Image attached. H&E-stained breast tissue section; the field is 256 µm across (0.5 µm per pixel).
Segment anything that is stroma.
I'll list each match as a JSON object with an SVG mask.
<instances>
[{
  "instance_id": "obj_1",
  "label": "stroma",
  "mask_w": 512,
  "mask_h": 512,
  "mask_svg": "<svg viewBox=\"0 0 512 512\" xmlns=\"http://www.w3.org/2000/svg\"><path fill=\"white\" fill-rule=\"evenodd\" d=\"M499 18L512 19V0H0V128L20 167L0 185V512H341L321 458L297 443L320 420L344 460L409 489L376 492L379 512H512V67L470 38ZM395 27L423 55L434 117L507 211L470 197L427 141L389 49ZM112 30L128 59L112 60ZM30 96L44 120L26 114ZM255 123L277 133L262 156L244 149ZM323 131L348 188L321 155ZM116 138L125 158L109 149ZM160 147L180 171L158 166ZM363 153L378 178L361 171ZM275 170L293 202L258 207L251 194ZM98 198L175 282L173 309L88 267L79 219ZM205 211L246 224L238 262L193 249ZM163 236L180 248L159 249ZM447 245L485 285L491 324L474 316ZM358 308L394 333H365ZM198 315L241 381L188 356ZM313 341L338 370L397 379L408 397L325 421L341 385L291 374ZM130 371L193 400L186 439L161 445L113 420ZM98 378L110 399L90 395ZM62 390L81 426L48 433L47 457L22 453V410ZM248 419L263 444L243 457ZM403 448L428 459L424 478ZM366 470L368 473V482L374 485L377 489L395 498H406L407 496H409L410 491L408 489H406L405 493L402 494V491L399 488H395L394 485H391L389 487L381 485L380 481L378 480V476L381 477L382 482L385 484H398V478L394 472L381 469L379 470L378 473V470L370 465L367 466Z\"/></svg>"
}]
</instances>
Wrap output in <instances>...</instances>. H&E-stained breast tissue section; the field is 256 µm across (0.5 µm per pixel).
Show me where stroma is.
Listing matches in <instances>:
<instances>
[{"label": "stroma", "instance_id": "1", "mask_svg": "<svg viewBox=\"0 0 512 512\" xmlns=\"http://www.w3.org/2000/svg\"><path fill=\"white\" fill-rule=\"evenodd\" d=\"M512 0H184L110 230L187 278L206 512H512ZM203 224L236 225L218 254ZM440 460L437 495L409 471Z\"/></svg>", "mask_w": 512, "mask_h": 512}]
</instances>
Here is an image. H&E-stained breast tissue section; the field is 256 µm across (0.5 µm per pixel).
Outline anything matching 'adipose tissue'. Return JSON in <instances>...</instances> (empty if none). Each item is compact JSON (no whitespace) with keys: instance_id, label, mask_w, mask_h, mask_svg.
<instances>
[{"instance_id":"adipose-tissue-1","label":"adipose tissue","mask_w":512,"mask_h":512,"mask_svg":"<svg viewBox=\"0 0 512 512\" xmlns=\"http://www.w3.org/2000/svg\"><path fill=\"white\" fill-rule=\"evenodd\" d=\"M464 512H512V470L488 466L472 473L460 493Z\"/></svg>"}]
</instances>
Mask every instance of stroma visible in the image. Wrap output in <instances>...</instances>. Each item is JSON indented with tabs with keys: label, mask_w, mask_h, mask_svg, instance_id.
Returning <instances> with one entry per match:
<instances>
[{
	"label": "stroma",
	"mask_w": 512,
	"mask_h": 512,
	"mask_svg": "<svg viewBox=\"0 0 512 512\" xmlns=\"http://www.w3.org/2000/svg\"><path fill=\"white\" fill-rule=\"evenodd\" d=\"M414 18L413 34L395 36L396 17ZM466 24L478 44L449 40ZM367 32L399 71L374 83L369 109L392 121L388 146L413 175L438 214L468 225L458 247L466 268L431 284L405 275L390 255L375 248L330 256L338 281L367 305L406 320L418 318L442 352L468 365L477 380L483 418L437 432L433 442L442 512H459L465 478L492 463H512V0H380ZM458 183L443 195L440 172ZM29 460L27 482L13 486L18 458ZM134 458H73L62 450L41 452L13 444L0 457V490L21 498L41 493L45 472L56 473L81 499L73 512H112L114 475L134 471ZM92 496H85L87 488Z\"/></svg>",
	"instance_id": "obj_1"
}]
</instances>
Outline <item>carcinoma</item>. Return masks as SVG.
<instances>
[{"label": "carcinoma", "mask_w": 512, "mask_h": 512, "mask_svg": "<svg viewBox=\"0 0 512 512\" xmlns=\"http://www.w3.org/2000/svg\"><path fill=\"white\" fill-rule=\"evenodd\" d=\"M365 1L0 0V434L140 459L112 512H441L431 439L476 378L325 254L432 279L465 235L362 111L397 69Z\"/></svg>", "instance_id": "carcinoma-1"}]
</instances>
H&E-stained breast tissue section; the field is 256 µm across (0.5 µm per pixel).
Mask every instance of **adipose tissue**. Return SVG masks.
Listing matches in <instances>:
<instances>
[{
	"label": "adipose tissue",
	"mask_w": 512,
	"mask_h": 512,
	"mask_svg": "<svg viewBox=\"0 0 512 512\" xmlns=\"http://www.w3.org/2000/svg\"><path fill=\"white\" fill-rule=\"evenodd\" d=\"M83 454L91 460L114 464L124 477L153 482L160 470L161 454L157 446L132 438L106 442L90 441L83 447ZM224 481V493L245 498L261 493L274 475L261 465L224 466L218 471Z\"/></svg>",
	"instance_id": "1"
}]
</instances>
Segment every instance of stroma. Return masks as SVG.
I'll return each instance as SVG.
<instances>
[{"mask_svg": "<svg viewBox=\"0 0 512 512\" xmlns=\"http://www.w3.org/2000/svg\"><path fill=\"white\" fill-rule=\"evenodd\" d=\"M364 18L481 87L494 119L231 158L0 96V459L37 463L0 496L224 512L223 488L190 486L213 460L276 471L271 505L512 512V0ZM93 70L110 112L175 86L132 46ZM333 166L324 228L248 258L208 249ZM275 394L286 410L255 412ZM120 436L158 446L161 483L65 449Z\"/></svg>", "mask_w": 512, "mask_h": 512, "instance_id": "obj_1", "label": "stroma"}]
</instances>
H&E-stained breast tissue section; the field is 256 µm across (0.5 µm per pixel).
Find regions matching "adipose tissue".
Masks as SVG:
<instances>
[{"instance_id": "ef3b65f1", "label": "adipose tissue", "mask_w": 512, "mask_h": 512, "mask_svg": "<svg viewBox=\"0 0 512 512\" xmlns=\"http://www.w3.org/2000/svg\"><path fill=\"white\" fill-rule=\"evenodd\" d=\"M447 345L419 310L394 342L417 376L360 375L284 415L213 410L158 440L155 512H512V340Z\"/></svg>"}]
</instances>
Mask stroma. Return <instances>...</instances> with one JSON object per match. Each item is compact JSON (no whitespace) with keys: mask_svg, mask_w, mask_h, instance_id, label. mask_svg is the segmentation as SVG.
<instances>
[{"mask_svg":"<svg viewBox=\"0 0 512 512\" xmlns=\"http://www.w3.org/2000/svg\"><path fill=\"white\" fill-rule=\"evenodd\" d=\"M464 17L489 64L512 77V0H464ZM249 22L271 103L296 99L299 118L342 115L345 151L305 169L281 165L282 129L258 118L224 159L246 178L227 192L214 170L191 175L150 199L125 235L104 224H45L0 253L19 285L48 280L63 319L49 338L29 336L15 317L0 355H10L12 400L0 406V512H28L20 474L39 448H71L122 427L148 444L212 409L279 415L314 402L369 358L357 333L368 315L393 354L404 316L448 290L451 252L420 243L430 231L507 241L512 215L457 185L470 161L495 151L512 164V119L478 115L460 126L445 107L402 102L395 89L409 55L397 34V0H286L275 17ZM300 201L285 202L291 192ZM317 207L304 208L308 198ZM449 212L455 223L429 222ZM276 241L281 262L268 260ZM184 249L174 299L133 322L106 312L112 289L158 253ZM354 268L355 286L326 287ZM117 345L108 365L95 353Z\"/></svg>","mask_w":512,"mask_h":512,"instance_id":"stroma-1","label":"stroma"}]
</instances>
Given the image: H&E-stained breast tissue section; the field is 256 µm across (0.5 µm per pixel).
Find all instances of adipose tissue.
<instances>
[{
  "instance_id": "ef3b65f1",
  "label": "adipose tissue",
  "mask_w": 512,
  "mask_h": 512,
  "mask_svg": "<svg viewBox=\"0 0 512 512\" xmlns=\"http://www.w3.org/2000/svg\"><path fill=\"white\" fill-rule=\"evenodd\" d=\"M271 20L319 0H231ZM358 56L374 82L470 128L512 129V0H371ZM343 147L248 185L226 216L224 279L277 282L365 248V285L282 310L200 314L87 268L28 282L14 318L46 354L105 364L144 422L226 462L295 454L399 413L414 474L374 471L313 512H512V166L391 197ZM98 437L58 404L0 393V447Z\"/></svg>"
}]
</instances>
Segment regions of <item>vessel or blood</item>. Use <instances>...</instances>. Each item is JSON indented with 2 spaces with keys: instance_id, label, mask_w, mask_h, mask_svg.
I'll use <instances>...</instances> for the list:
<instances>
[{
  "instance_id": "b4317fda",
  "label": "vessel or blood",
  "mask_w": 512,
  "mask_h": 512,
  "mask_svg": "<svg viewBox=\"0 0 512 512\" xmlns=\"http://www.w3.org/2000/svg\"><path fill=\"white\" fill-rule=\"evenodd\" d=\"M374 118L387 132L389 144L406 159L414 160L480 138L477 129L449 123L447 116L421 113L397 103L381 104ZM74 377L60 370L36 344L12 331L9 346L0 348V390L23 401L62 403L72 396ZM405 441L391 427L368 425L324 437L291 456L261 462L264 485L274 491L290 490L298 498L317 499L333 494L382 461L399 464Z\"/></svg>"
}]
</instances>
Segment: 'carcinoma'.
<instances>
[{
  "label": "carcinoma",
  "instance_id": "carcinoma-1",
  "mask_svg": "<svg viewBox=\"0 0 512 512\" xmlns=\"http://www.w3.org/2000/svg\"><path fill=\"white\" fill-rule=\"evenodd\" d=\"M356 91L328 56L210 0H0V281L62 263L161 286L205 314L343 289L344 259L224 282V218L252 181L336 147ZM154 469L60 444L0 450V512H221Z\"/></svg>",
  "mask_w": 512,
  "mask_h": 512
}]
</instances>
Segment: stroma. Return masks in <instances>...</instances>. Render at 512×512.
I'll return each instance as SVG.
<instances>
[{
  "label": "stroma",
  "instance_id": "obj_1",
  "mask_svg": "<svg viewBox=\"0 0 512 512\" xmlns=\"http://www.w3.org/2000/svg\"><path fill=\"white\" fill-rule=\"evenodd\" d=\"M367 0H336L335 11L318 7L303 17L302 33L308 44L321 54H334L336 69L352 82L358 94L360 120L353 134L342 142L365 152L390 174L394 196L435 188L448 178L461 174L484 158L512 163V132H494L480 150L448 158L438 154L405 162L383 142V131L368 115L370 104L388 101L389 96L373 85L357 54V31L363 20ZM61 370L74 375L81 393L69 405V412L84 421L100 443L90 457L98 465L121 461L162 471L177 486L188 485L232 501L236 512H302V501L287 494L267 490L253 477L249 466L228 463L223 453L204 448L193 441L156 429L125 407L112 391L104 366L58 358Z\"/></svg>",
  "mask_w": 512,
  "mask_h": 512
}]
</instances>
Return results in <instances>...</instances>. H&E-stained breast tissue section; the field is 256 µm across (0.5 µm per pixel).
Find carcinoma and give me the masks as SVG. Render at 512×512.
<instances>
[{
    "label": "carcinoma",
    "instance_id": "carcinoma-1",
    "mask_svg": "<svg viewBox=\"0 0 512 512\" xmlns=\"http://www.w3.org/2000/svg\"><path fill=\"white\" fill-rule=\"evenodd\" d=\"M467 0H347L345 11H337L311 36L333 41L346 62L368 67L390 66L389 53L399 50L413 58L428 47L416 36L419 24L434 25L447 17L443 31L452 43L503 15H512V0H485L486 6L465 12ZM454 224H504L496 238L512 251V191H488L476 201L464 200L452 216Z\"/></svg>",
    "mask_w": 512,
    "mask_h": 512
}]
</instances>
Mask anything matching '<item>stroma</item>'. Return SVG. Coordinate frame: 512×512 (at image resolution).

* * * * * * * * *

Starting at the line that contains "Return results in", print every line through the end of the listing, word for word. Leave out all the rest.

PROBLEM SOLUTION:
Return results in <instances>...</instances>. H&E-stained breast tissue section; the field is 256 µm across (0.5 µm per pixel).
Find carcinoma and give me the masks as SVG. Render at 512×512.
<instances>
[{
    "label": "carcinoma",
    "instance_id": "carcinoma-1",
    "mask_svg": "<svg viewBox=\"0 0 512 512\" xmlns=\"http://www.w3.org/2000/svg\"><path fill=\"white\" fill-rule=\"evenodd\" d=\"M467 0H347L345 11H337L311 36L333 41L346 62L368 67L390 66L389 53L399 50L413 58L428 47L416 36L419 24L434 25L447 17L443 31L452 43L503 15H512V0H485L486 6L465 12ZM454 224H504L496 238L512 251V191H488L476 201L464 200L452 216Z\"/></svg>",
    "mask_w": 512,
    "mask_h": 512
}]
</instances>
Mask anything matching '<item>stroma</item>'. Return SVG. Coordinate frame: 512×512 (at image resolution).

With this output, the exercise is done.